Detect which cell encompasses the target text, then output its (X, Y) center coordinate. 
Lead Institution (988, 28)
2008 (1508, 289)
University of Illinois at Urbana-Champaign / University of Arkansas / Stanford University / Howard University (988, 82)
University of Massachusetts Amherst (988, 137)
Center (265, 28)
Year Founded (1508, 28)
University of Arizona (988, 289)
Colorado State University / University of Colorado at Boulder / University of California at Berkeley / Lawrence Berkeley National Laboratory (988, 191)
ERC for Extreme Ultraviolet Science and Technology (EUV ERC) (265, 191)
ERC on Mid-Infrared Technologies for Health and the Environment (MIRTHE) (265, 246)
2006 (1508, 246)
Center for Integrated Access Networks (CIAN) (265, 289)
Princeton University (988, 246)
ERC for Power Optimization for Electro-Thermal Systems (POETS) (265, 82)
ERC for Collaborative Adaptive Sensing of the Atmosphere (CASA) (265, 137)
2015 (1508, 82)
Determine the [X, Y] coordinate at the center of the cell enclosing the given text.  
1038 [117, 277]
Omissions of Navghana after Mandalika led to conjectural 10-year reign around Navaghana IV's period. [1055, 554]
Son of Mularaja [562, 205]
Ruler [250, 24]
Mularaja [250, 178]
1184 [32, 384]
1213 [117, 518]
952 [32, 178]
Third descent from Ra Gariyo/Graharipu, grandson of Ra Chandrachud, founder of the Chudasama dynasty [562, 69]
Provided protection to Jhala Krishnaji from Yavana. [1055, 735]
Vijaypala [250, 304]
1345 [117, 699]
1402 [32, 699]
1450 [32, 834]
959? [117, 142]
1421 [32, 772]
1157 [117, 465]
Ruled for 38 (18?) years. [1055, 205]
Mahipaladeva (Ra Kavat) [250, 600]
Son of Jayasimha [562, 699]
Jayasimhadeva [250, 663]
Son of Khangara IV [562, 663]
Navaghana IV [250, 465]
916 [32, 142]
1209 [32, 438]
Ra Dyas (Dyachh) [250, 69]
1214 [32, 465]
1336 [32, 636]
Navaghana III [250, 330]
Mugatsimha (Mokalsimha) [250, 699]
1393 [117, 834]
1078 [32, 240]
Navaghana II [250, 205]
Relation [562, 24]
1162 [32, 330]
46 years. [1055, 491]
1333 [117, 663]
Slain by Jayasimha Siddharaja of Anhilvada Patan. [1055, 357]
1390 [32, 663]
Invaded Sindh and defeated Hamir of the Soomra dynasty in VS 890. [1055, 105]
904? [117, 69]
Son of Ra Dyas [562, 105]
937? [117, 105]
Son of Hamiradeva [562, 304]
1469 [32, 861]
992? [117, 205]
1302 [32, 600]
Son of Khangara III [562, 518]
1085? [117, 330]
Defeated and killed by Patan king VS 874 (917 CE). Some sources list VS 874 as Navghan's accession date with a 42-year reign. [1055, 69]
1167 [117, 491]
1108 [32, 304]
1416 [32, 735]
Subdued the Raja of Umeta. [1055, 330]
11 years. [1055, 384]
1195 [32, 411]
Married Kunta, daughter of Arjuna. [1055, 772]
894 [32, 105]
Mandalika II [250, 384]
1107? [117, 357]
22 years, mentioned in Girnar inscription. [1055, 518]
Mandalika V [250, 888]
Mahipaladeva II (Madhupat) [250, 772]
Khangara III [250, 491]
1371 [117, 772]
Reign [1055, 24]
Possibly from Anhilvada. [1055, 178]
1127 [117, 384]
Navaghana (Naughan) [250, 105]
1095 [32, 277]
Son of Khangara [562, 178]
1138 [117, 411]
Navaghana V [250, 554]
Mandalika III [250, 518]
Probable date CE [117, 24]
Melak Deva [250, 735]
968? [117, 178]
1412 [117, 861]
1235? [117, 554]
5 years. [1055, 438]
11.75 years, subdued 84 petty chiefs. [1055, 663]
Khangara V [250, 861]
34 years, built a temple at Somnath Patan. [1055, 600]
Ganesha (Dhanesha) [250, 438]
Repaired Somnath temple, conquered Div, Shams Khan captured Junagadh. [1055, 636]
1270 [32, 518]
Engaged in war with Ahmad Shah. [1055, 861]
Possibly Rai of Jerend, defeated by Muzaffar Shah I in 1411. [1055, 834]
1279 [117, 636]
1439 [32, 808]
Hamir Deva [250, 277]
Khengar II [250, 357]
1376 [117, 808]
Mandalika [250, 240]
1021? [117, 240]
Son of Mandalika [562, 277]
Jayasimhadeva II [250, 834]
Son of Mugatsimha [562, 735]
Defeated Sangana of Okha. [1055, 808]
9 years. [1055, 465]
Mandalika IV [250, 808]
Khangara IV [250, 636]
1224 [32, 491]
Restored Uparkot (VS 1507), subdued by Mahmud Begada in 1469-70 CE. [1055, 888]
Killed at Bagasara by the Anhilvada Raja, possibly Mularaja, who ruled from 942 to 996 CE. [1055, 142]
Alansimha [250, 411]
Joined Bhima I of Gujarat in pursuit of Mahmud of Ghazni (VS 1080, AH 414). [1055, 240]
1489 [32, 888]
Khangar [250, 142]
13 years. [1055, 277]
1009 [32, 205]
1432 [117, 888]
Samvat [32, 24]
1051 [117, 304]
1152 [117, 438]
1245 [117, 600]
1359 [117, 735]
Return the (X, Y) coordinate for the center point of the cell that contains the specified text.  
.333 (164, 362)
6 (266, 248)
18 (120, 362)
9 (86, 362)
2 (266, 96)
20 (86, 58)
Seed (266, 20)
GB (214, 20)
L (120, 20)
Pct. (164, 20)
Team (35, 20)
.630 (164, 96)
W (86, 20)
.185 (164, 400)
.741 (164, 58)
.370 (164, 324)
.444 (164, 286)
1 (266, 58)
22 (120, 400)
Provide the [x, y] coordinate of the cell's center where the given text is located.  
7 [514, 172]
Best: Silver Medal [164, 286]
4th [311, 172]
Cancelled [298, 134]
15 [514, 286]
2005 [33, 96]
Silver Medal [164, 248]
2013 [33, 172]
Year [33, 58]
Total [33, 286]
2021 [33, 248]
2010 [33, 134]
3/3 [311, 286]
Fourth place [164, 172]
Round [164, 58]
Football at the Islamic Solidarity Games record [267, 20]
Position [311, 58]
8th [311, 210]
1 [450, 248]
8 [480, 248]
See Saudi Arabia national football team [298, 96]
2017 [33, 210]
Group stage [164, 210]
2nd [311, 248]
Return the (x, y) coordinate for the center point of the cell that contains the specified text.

************

▸ **Aim**: Reproduce all the rows above with "Year Established" substituted for "Year Founded", leaving everything else unchanged.

▸ **Reply to the exercise**:
Detect which cell encompasses the target text, then output its (X, Y) center coordinate. 
Lead Institution (988, 28)
2008 (1508, 289)
University of Illinois at Urbana-Champaign / University of Arkansas / Stanford University / Howard University (988, 82)
University of Massachusetts Amherst (988, 137)
Center (265, 28)
Year Established (1508, 28)
University of Arizona (988, 289)
Colorado State University / University of Colorado at Boulder / University of California at Berkeley / Lawrence Berkeley National Laboratory (988, 191)
ERC for Extreme Ultraviolet Science and Technology (EUV ERC) (265, 191)
ERC on Mid-Infrared Technologies for Health and the Environment (MIRTHE) (265, 246)
2006 (1508, 246)
Center for Integrated Access Networks (CIAN) (265, 289)
Princeton University (988, 246)
ERC for Power Optimization for Electro-Thermal Systems (POETS) (265, 82)
ERC for Collaborative Adaptive Sensing of the Atmosphere (CASA) (265, 137)
2015 (1508, 82)
Determine the [X, Y] coordinate at the center of the cell enclosing the given text.  
1038 [117, 277]
Omissions of Navghana after Mandalika led to conjectural 10-year reign around Navaghana IV's period. [1055, 554]
Son of Mularaja [562, 205]
Ruler [250, 24]
Mularaja [250, 178]
1184 [32, 384]
1213 [117, 518]
952 [32, 178]
Third descent from Ra Gariyo/Graharipu, grandson of Ra Chandrachud, founder of the Chudasama dynasty [562, 69]
Provided protection to Jhala Krishnaji from Yavana. [1055, 735]
Vijaypala [250, 304]
1345 [117, 699]
1402 [32, 699]
1450 [32, 834]
959? [117, 142]
1421 [32, 772]
1157 [117, 465]
Ruled for 38 (18?) years. [1055, 205]
Mahipaladeva (Ra Kavat) [250, 600]
Son of Jayasimha [562, 699]
Jayasimhadeva [250, 663]
Son of Khangara IV [562, 663]
Navaghana IV [250, 465]
916 [32, 142]
1209 [32, 438]
Ra Dyas (Dyachh) [250, 69]
1214 [32, 465]
1336 [32, 636]
Navaghana III [250, 330]
Mugatsimha (Mokalsimha) [250, 699]
1393 [117, 834]
1078 [32, 240]
Navaghana II [250, 205]
Relation [562, 24]
1162 [32, 330]
46 years. [1055, 491]
1333 [117, 663]
Slain by Jayasimha Siddharaja of Anhilvada Patan. [1055, 357]
1390 [32, 663]
Invaded Sindh and defeated Hamir of the Soomra dynasty in VS 890. [1055, 105]
904? [117, 69]
Son of Ra Dyas [562, 105]
937? [117, 105]
Son of Hamiradeva [562, 304]
1469 [32, 861]
992? [117, 205]
1302 [32, 600]
Son of Khangara III [562, 518]
1085? [117, 330]
Defeated and killed by Patan king VS 874 (917 CE). Some sources list VS 874 as Navghan's accession date with a 42-year reign. [1055, 69]
1167 [117, 491]
1108 [32, 304]
1416 [32, 735]
Subdued the Raja of Umeta. [1055, 330]
11 years. [1055, 384]
1195 [32, 411]
Married Kunta, daughter of Arjuna. [1055, 772]
894 [32, 105]
Mandalika II [250, 384]
1107? [117, 357]
22 years, mentioned in Girnar inscription. [1055, 518]
Mandalika V [250, 888]
Mahipaladeva II (Madhupat) [250, 772]
Khangara III [250, 491]
1371 [117, 772]
Reign [1055, 24]
Possibly from Anhilvada. [1055, 178]
1127 [117, 384]
Navaghana (Naughan) [250, 105]
1095 [32, 277]
Son of Khangara [562, 178]
1138 [117, 411]
Navaghana V [250, 554]
Mandalika III [250, 518]
Probable date CE [117, 24]
Melak Deva [250, 735]
968? [117, 178]
1412 [117, 861]
1235? [117, 554]
5 years. [1055, 438]
11.75 years, subdued 84 petty chiefs. [1055, 663]
Khangara V [250, 861]
34 years, built a temple at Somnath Patan. [1055, 600]
Ganesha (Dhanesha) [250, 438]
Repaired Somnath temple, conquered Div, Shams Khan captured Junagadh. [1055, 636]
1270 [32, 518]
Engaged in war with Ahmad Shah. [1055, 861]
Possibly Rai of Jerend, defeated by Muzaffar Shah I in 1411. [1055, 834]
1279 [117, 636]
1439 [32, 808]
Hamir Deva [250, 277]
Khengar II [250, 357]
1376 [117, 808]
Mandalika [250, 240]
1021? [117, 240]
Son of Mandalika [562, 277]
Jayasimhadeva II [250, 834]
Son of Mugatsimha [562, 735]
Defeated Sangana of Okha. [1055, 808]
9 years. [1055, 465]
Mandalika IV [250, 808]
Khangara IV [250, 636]
1224 [32, 491]
Restored Uparkot (VS 1507), subdued by Mahmud Begada in 1469-70 CE. [1055, 888]
Killed at Bagasara by the Anhilvada Raja, possibly Mularaja, who ruled from 942 to 996 CE. [1055, 142]
Alansimha [250, 411]
Joined Bhima I of Gujarat in pursuit of Mahmud of Ghazni (VS 1080, AH 414). [1055, 240]
1489 [32, 888]
Khangar [250, 142]
13 years. [1055, 277]
1009 [32, 205]
1432 [117, 888]
Samvat [32, 24]
1051 [117, 304]
1152 [117, 438]
1245 [117, 600]
1359 [117, 735]
Return the (X, Y) coordinate for the center point of the cell that contains the specified text.  
.333 (164, 362)
6 (266, 248)
18 (120, 362)
9 (86, 362)
2 (266, 96)
20 (86, 58)
Seed (266, 20)
GB (214, 20)
L (120, 20)
Pct. (164, 20)
Team (35, 20)
.630 (164, 96)
W (86, 20)
.185 (164, 400)
.741 (164, 58)
.370 (164, 324)
.444 (164, 286)
1 (266, 58)
22 (120, 400)
Provide the [x, y] coordinate of the cell's center where the given text is located.  
7 [514, 172]
Best: Silver Medal [164, 286]
4th [311, 172]
Cancelled [298, 134]
15 [514, 286]
2005 [33, 96]
Silver Medal [164, 248]
2013 [33, 172]
Year [33, 58]
Total [33, 286]
2021 [33, 248]
2010 [33, 134]
3/3 [311, 286]
Fourth place [164, 172]
Round [164, 58]
Football at the Islamic Solidarity Games record [267, 20]
Position [311, 58]
8th [311, 210]
1 [450, 248]
8 [480, 248]
See Saudi Arabia national football team [298, 96]
2017 [33, 210]
Group stage [164, 210]
2nd [311, 248]
Return the (x, y) coordinate for the center point of the cell that contains the specified text.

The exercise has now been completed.